- **WHAT TO WORK ON**
Below are some records; copy each line in them that contains "brick".
╭─ DATA FOR REVIEW
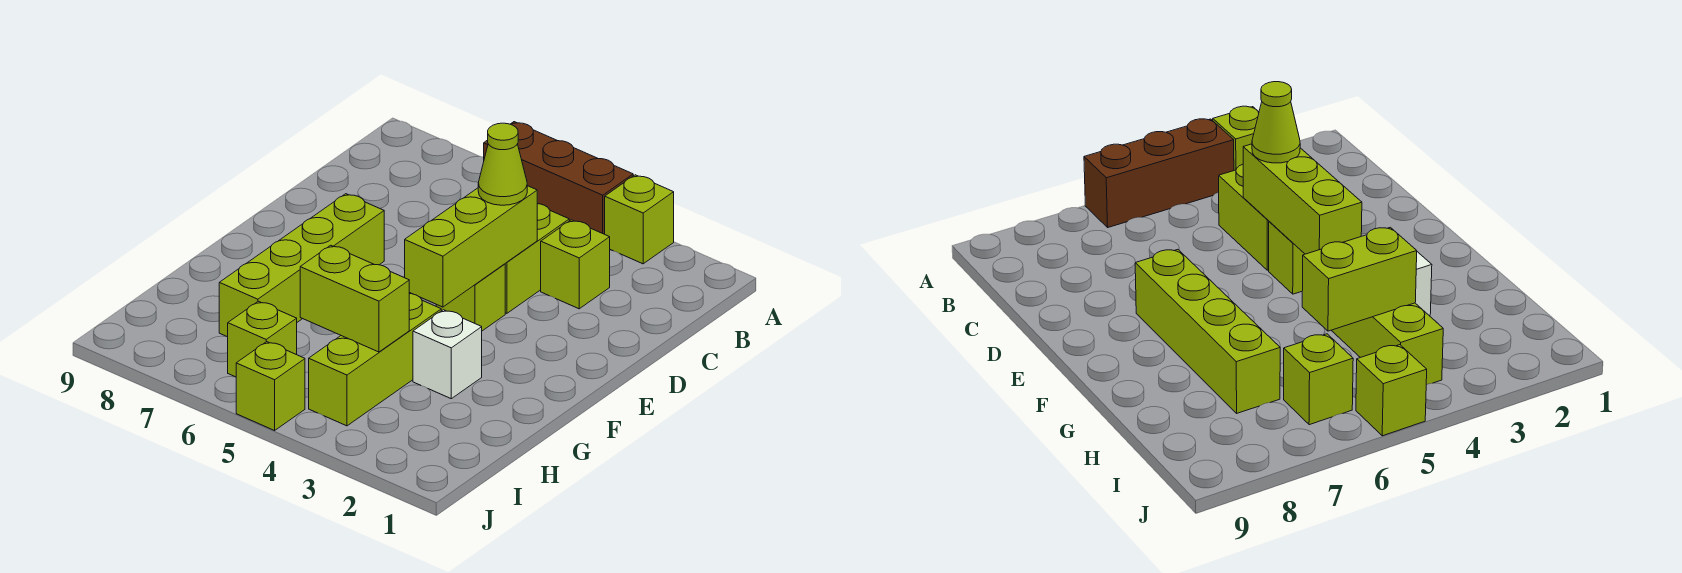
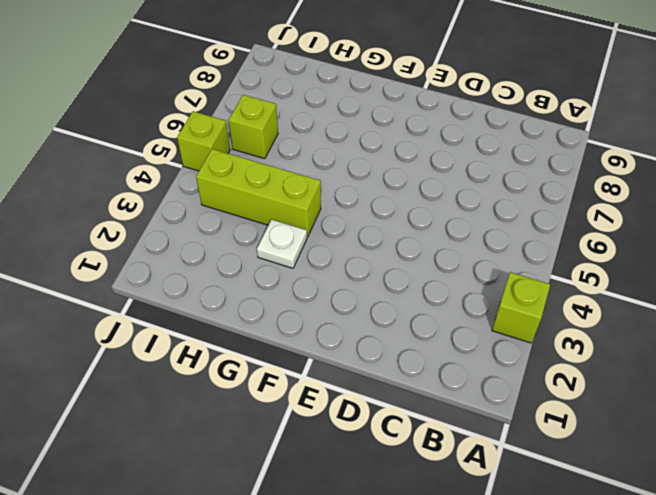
white plate G3 level 1 -> white brick G3 level 1
none -> brown brick A4:A6 level 1
none -> lime brick C3 level 1
none -> lime brick C4:D4 level 1

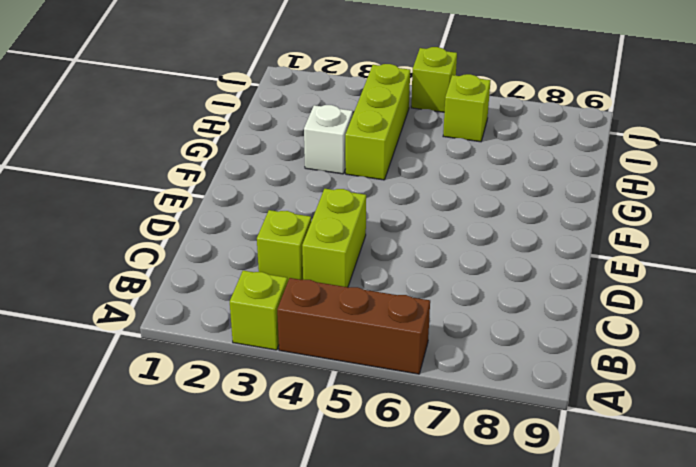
none -> lime brick E4 level 1
none -> lime brick E7:H7 level 1
none -> lime brick D4:F4 level 2

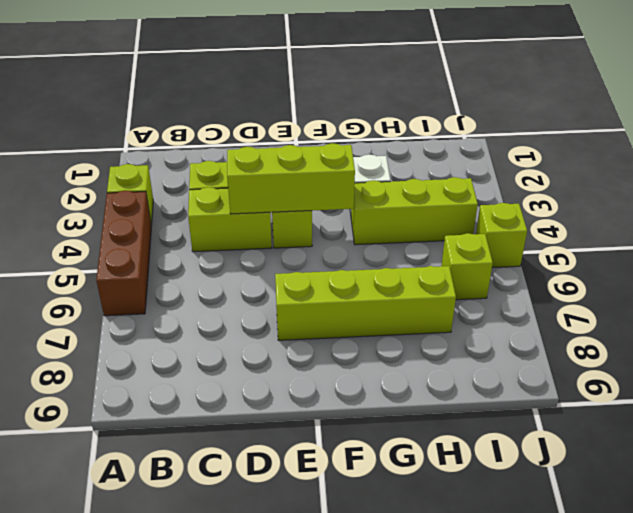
none -> lime brick H4:H5 level 2
none -> lime cone D4 level 3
╰─
- **FINISHED TASK**
white plate G3 level 1 -> white brick G3 level 1
none -> brown brick A4:A6 level 1
none -> lime brick C3 level 1
none -> lime brick C4:D4 level 1
none -> lime brick E4 level 1
none -> lime brick E7:H7 level 1
none -> lime brick D4:F4 level 2
none -> lime brick H4:H5 level 2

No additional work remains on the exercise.